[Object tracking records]
"""

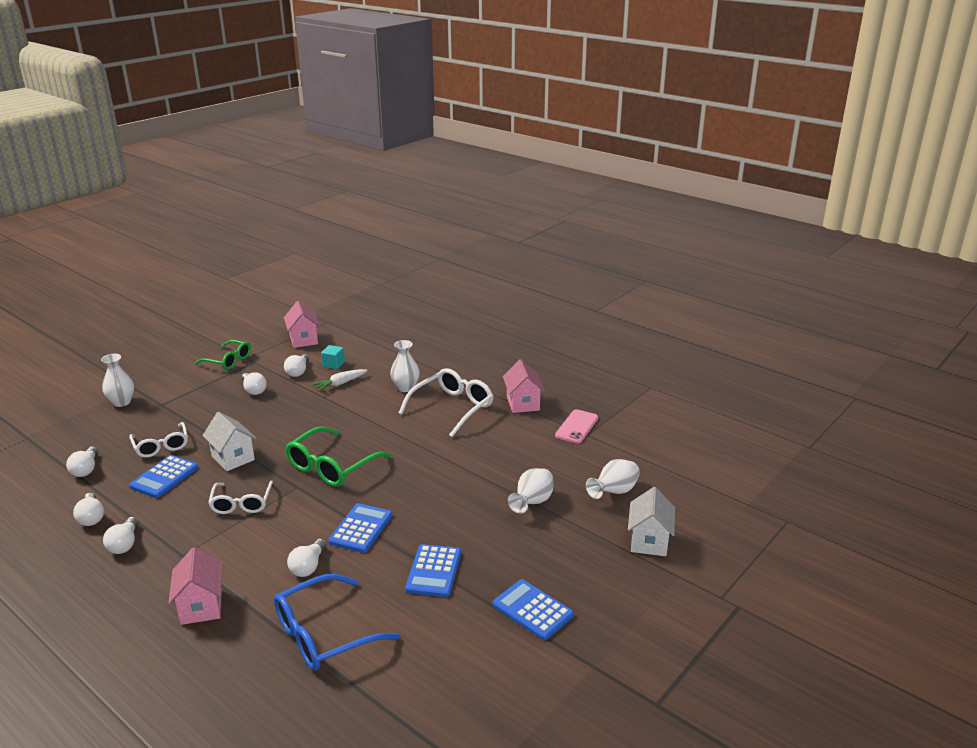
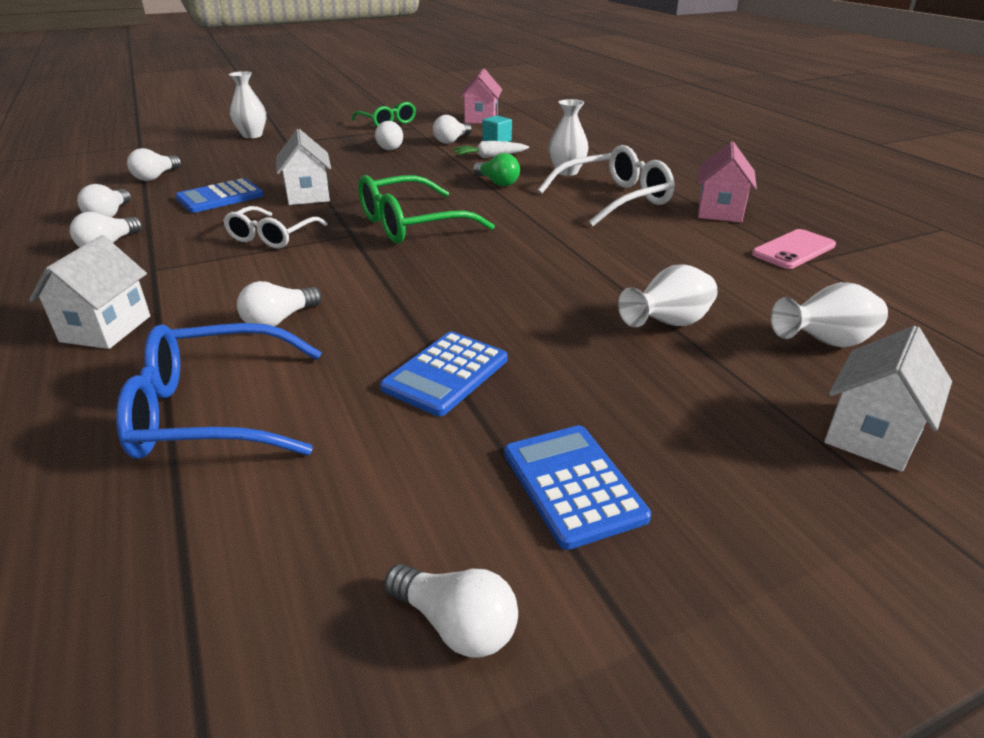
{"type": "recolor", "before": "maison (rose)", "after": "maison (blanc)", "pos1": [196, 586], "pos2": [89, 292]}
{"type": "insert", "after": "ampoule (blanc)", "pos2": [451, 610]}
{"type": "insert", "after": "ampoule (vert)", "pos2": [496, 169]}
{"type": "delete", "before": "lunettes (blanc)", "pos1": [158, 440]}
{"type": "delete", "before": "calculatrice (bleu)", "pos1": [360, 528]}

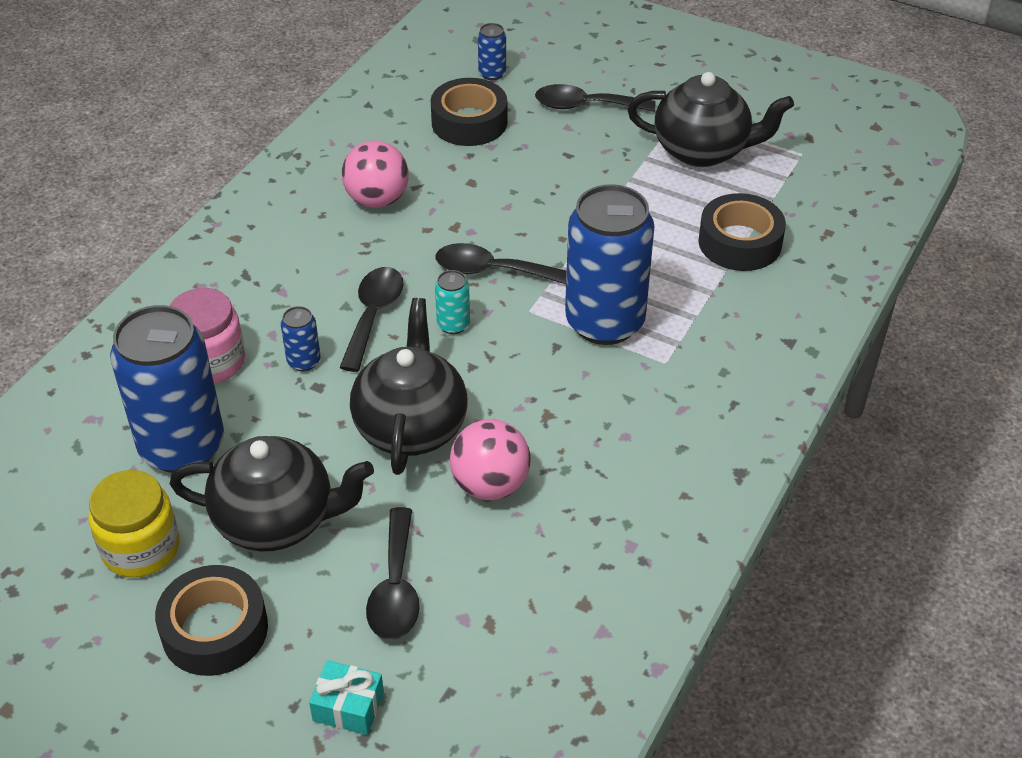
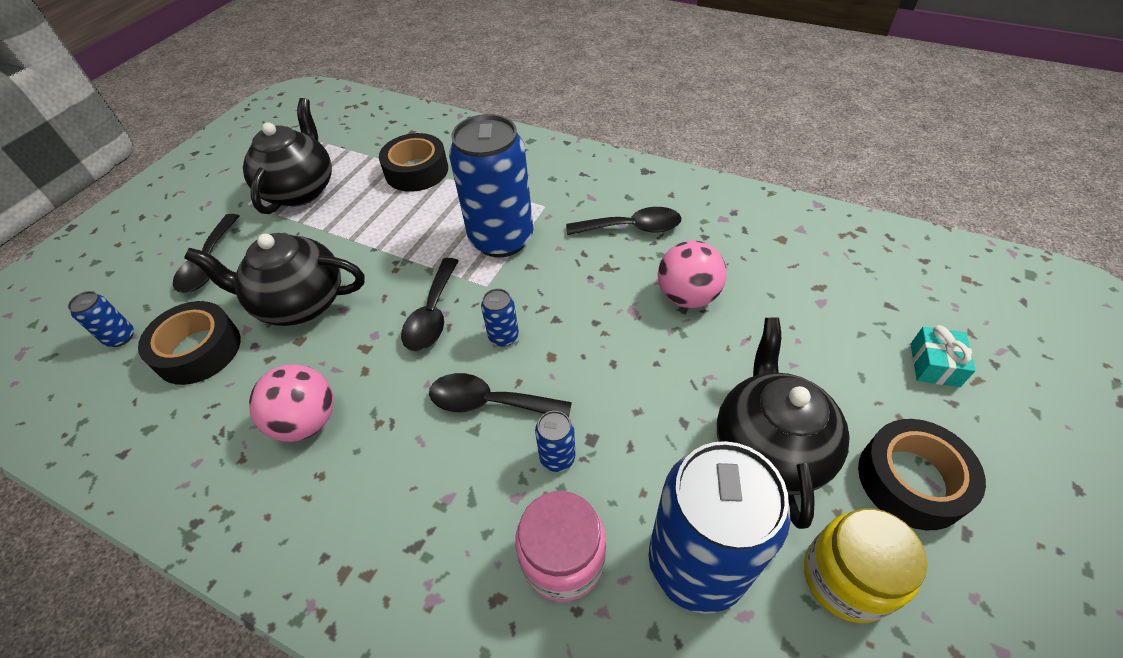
{"type": "move", "before": "théière (noir)", "pos1": [408, 386], "pos2": [274, 279]}
{"type": "recolor", "before": "canette (turquoise)", "after": "canette (bleu)", "pos1": [452, 302], "pos2": [500, 317]}
{"type": "move", "before": "cuillère (noir)", "pos1": [393, 573], "pos2": [623, 221]}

"""

#### [Exercise description]
Gather each line in these records that contains the string "ampoule".

#### [Response below]
{"type": "insert", "after": "ampoule (blanc)", "pos2": [451, 610]}
{"type": "insert", "after": "ampoule (vert)", "pos2": [496, 169]}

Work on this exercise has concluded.